▶ WORK TO COMPLETE:
Verbatim output required. Print the data in full.

Coordinate-based object records:
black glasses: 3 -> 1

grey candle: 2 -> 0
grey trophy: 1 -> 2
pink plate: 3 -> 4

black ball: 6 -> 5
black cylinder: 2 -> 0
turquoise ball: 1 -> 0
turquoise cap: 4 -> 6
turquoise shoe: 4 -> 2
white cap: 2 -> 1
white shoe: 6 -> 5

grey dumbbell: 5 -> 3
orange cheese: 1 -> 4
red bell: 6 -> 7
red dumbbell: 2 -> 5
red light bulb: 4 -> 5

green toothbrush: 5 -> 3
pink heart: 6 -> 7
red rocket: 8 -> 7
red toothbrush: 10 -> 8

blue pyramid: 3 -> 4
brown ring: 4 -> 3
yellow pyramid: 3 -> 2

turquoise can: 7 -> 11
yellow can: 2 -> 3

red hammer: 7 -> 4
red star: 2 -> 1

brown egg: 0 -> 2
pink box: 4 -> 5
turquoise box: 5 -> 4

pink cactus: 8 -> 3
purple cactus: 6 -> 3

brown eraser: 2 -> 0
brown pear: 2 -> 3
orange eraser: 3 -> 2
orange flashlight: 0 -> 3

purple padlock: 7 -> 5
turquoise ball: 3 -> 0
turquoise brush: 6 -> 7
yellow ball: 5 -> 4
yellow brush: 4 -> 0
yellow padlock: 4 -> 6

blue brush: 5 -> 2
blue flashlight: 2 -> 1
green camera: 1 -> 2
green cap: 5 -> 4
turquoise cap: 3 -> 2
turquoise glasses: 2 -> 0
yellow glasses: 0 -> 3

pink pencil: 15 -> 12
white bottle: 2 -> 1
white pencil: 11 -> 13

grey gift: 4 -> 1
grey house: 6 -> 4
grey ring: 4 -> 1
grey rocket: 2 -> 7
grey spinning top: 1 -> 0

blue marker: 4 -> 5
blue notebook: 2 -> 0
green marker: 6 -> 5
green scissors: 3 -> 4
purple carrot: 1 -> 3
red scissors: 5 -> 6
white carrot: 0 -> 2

▶ RESPONSE TO THE TASK:
black glasses: 3 -> 1

grey candle: 2 -> 0
grey trophy: 1 -> 2
pink plate: 3 -> 4

black ball: 6 -> 5
black cylinder: 2 -> 0
turquoise ball: 1 -> 0
turquoise cap: 4 -> 6
turquoise shoe: 4 -> 2
white cap: 2 -> 1
white shoe: 6 -> 5

grey dumbbell: 5 -> 3
orange cheese: 1 -> 4
red bell: 6 -> 7
red dumbbell: 2 -> 5
red light bulb: 4 -> 5

green toothbrush: 5 -> 3
pink heart: 6 -> 7
red rocket: 8 -> 7
red toothbrush: 10 -> 8

blue pyramid: 3 -> 4
brown ring: 4 -> 3
yellow pyramid: 3 -> 2

turquoise can: 7 -> 11
yellow can: 2 -> 3

red hammer: 7 -> 4
red star: 2 -> 1

brown egg: 0 -> 2
pink box: 4 -> 5
turquoise box: 5 -> 4

pink cactus: 8 -> 3
purple cactus: 6 -> 3

brown eraser: 2 -> 0
brown pear: 2 -> 3
orange eraser: 3 -> 2
orange flashlight: 0 -> 3

purple padlock: 7 -> 5
turquoise ball: 3 -> 0
turquoise brush: 6 -> 7
yellow ball: 5 -> 4
yellow brush: 4 -> 0
yellow padlock: 4 -> 6

blue brush: 5 -> 2
blue flashlight: 2 -> 1
green camera: 1 -> 2
green cap: 5 -> 4
turquoise cap: 3 -> 2
turquoise glasses: 2 -> 0
yellow glasses: 0 -> 3

pink pencil: 15 -> 12
white bottle: 2 -> 1
white pencil: 11 -> 13

grey gift: 4 -> 1
grey house: 6 -> 4
grey ring: 4 -> 1
grey rocket: 2 -> 7
grey spinning top: 1 -> 0

blue marker: 4 -> 5
blue notebook: 2 -> 0
green marker: 6 -> 5
green scissors: 3 -> 4
purple carrot: 1 -> 3
red scissors: 5 -> 6
white carrot: 0 -> 2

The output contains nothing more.